● **PROBLEM STATEMENT**
Once the pictures are set aside, repeat all of the data below exactly.

● **SUPPLIED ENTRIES**
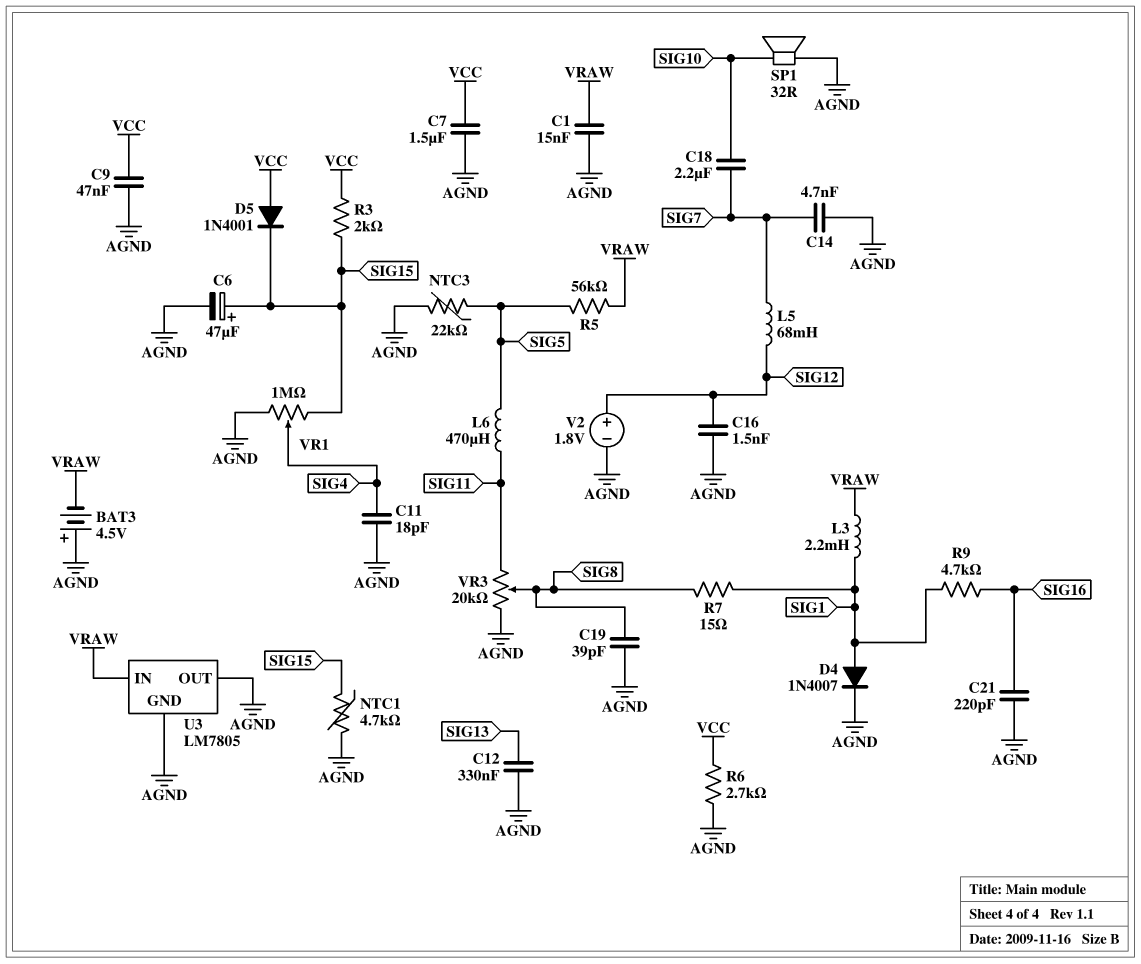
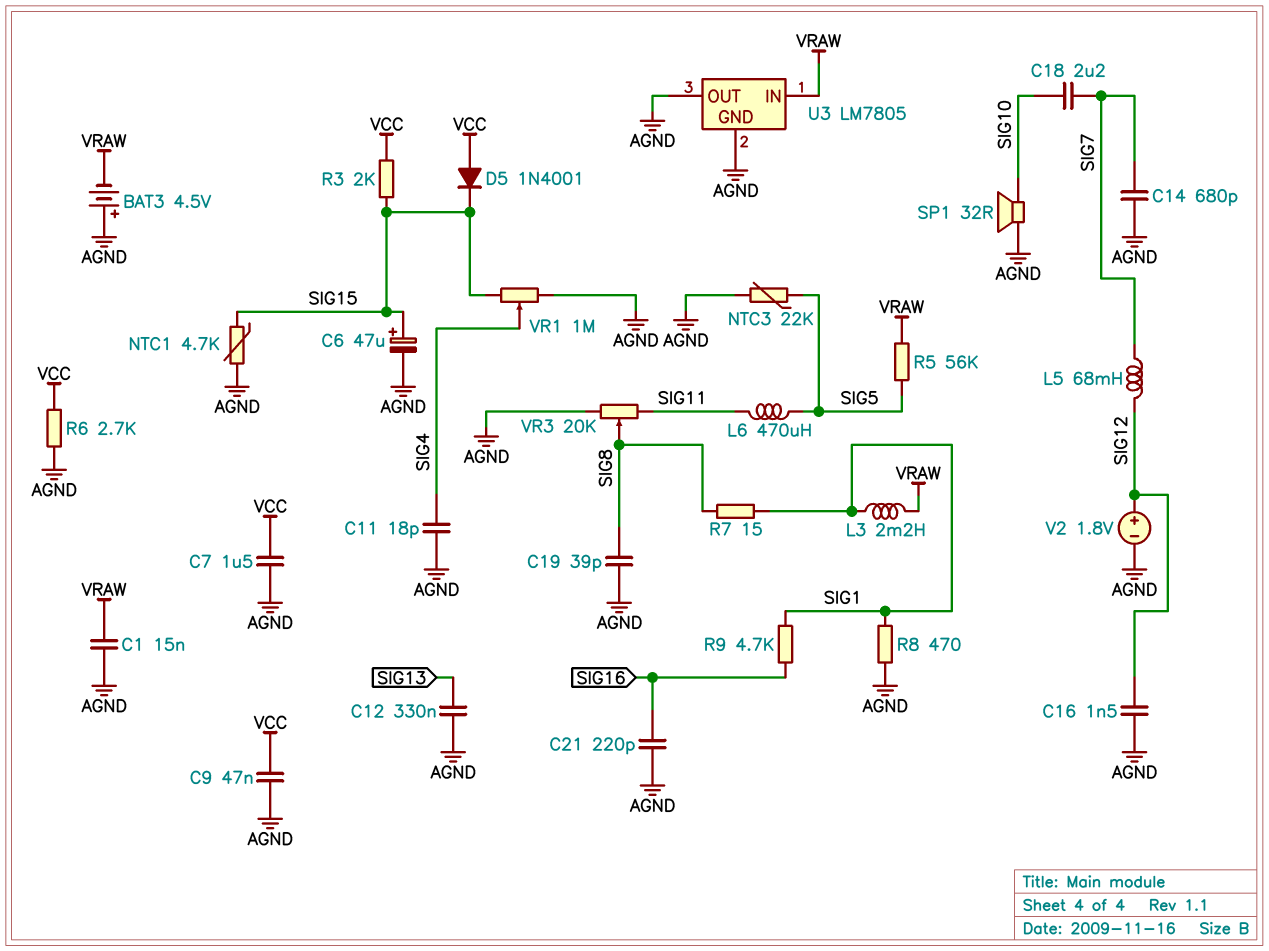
C14: 4.7nF (AGND, SIG7) -> 680pF (AGND, SIG7)
D4: diode 1N4007 (A SIG1, K AGND) -> none
R8: none -> 470 (AGND, SIG1)

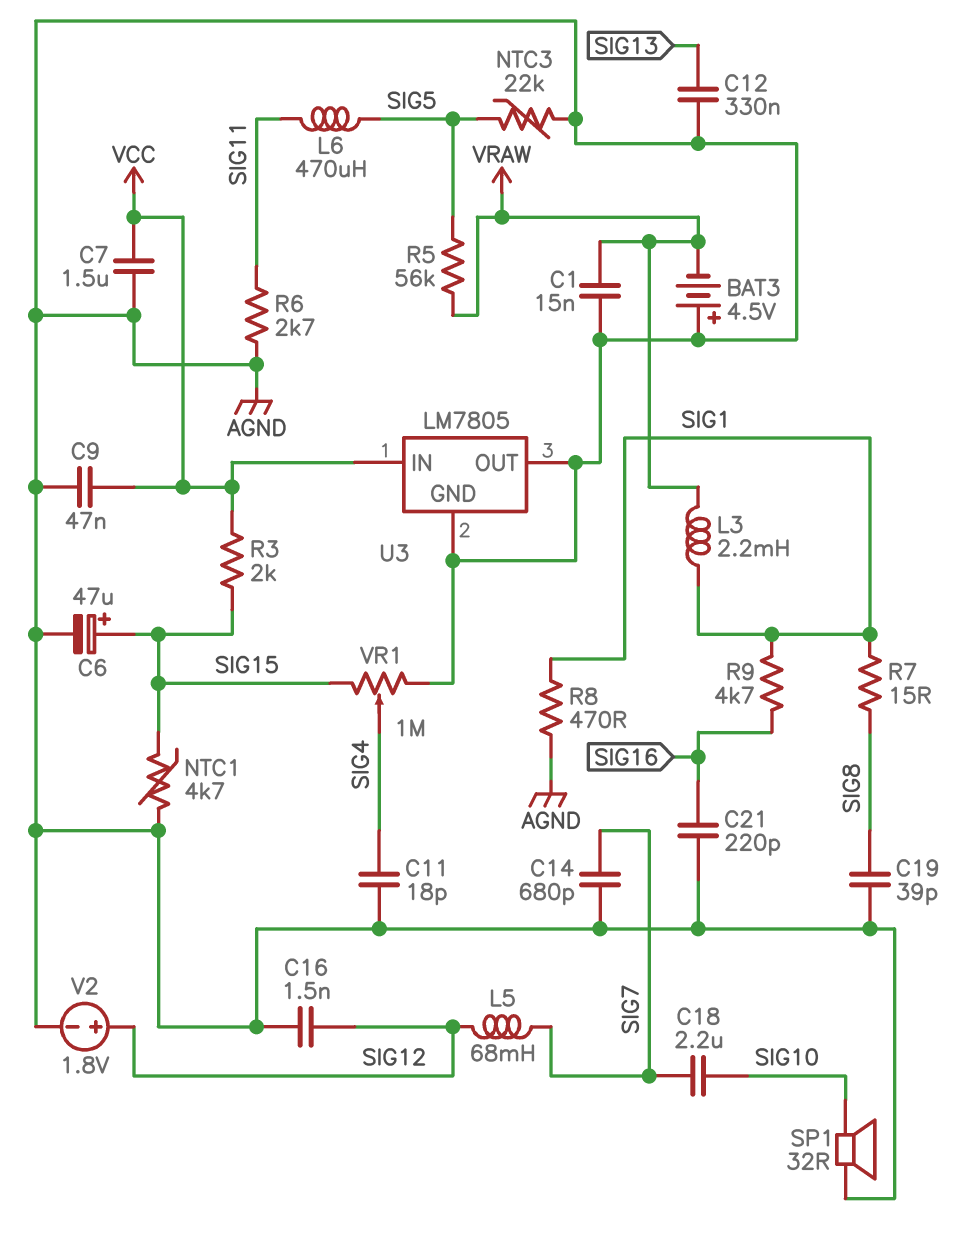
D5: diode 1N4001 (A VCC, K SIG15) -> none
R6: 2.7k (AGND, VCC) -> 2.7k (AGND, SIG11)
U3 pin IN: VRAW -> VCC
VR3: 20k (AGND, SIG11, wiper SIG8) -> none

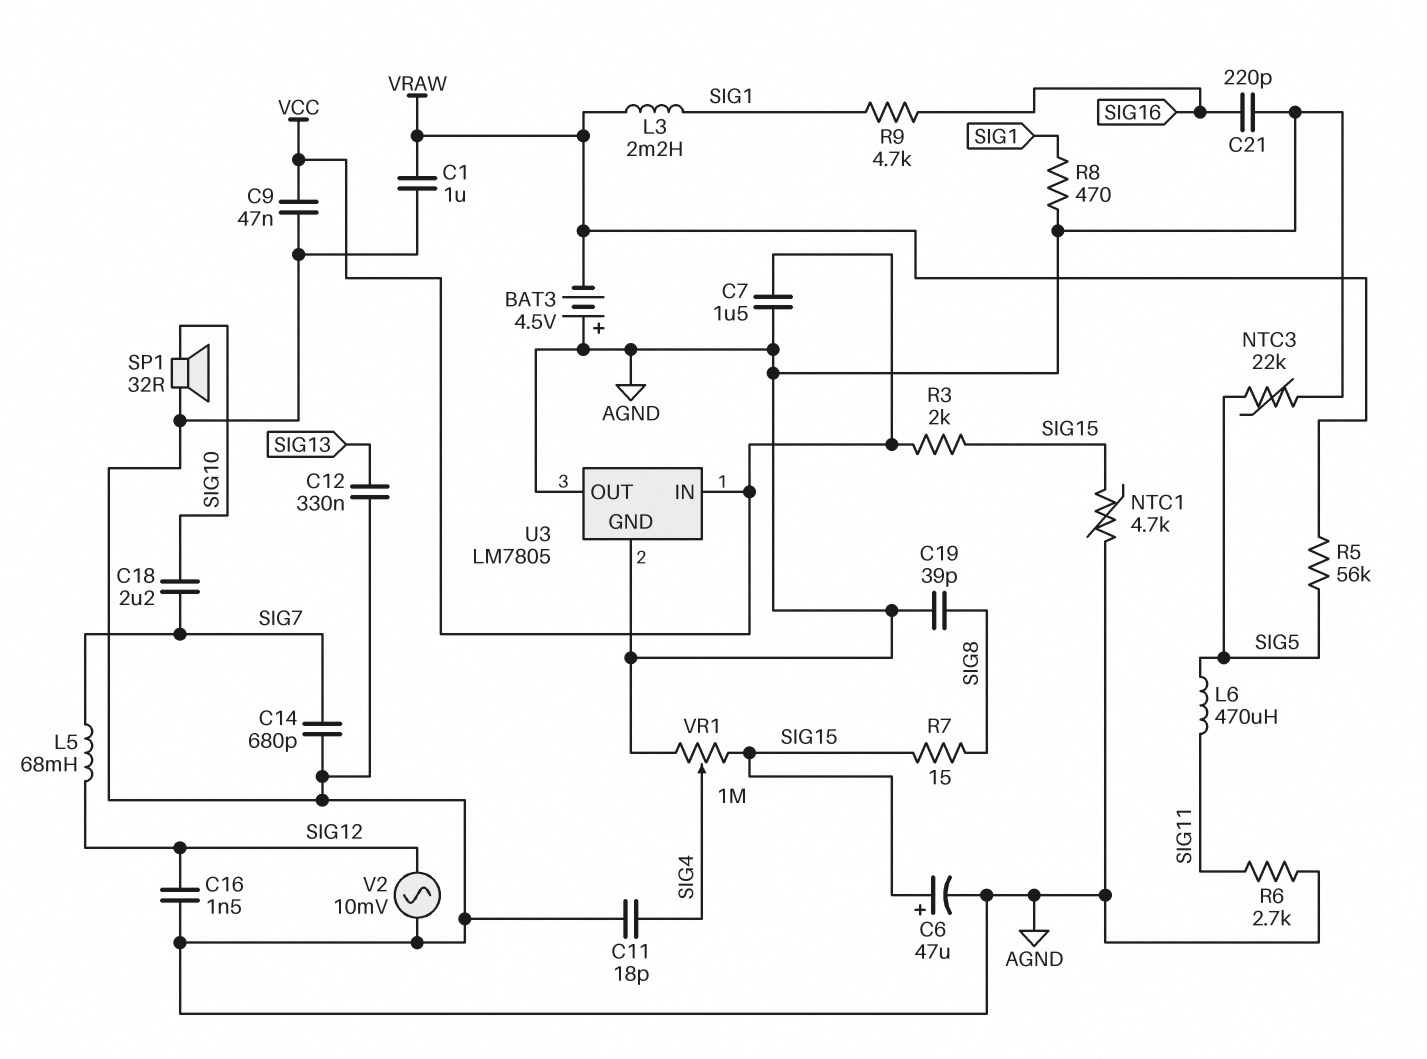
C1: 15nF (AGND, VRAW) -> 1uF (AGND, VRAW)
R7: 15 (SIG1, SIG8) -> 15 (SIG8, SIG15)
V2: 1.8V (plus SIG12, minus AGND) -> AC 10mV (AGND, SIG12)

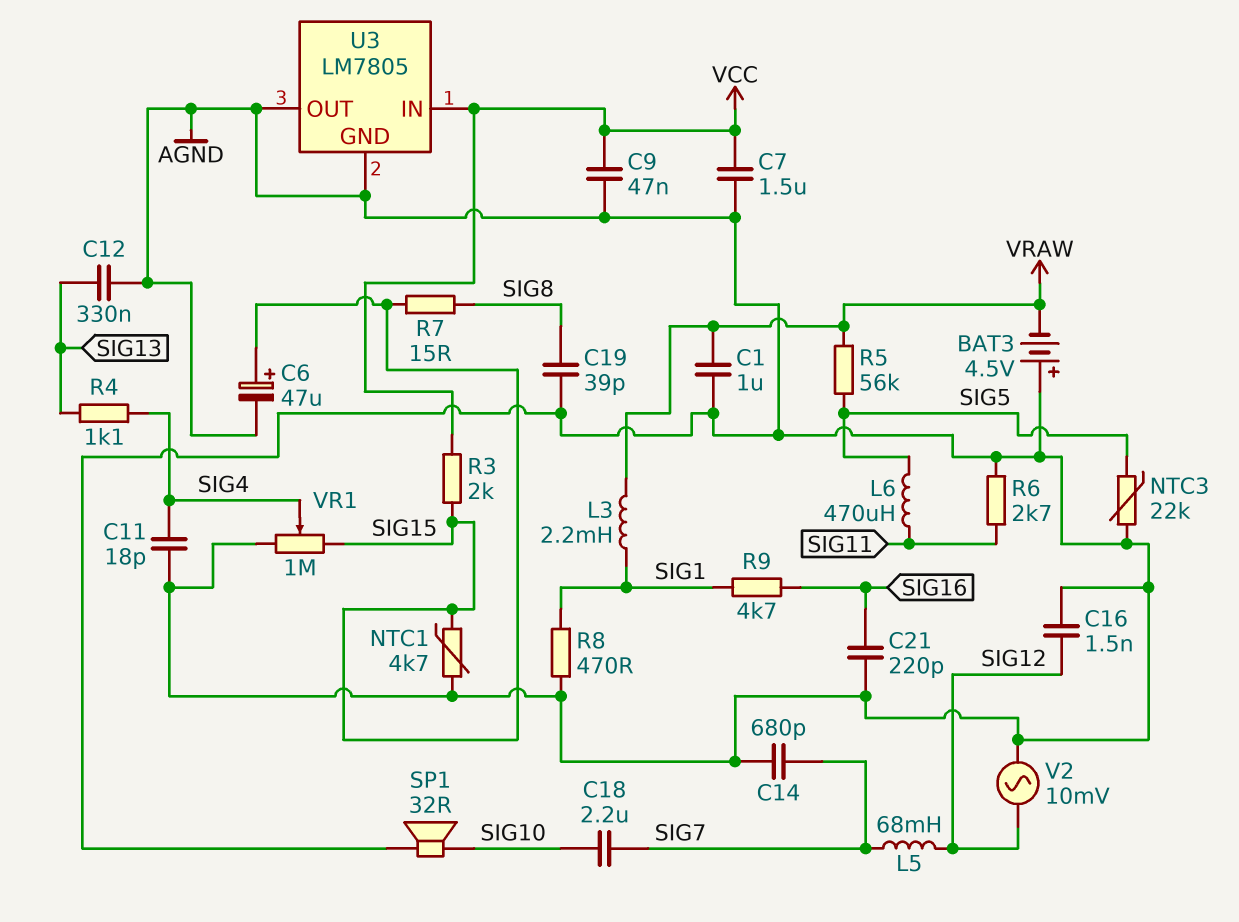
R4: none -> 1.1k (SIG4, SIG13)

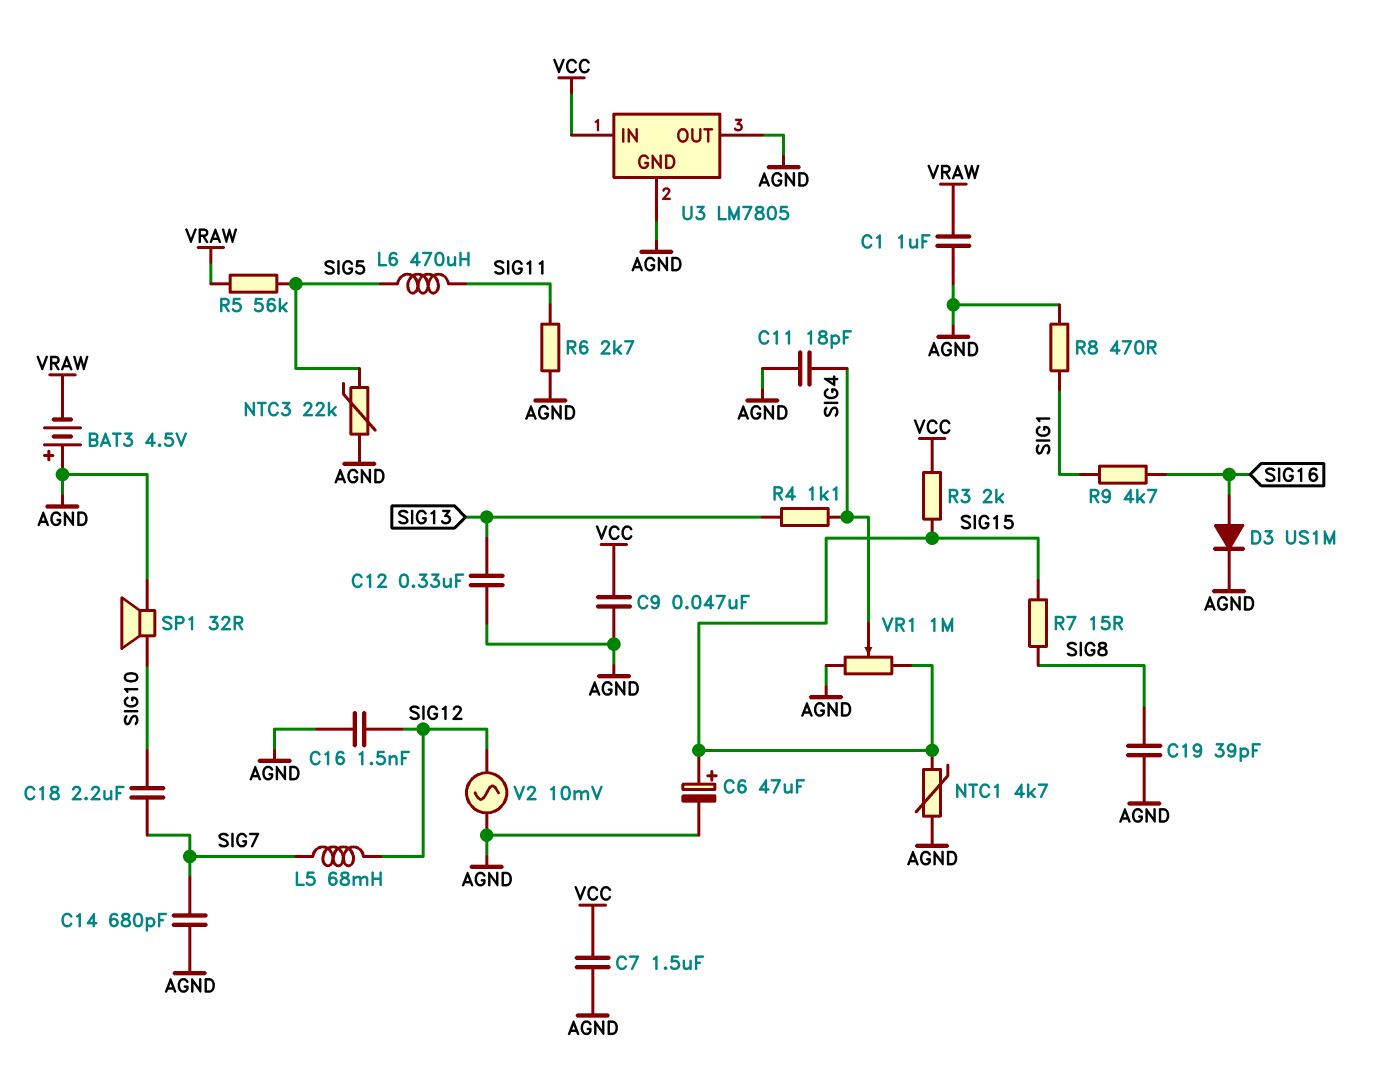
C21: 220pF (AGND, SIG16) -> none
D3: none -> diode US1M (A SIG16, K AGND)
L3: 2.2mH (SIG1, VRAW) -> none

● **ANSWER TO THIS EXERCISE**
C14: 4.7nF (AGND, SIG7) -> 680pF (AGND, SIG7)
D4: diode 1N4007 (A SIG1, K AGND) -> none
R8: none -> 470 (AGND, SIG1)

D5: diode 1N4001 (A VCC, K SIG15) -> none
R6: 2.7k (AGND, VCC) -> 2.7k (AGND, SIG11)
U3 pin IN: VRAW -> VCC
VR3: 20k (AGND, SIG11, wiper SIG8) -> none

C1: 15nF (AGND, VRAW) -> 1uF (AGND, VRAW)
R7: 15 (SIG1, SIG8) -> 15 (SIG8, SIG15)
V2: 1.8V (plus SIG12, minus AGND) -> AC 10mV (AGND, SIG12)

R4: none -> 1.1k (SIG4, SIG13)

C21: 220pF (AGND, SIG16) -> none
D3: none -> diode US1M (A SIG16, K AGND)
L3: 2.2mH (SIG1, VRAW) -> none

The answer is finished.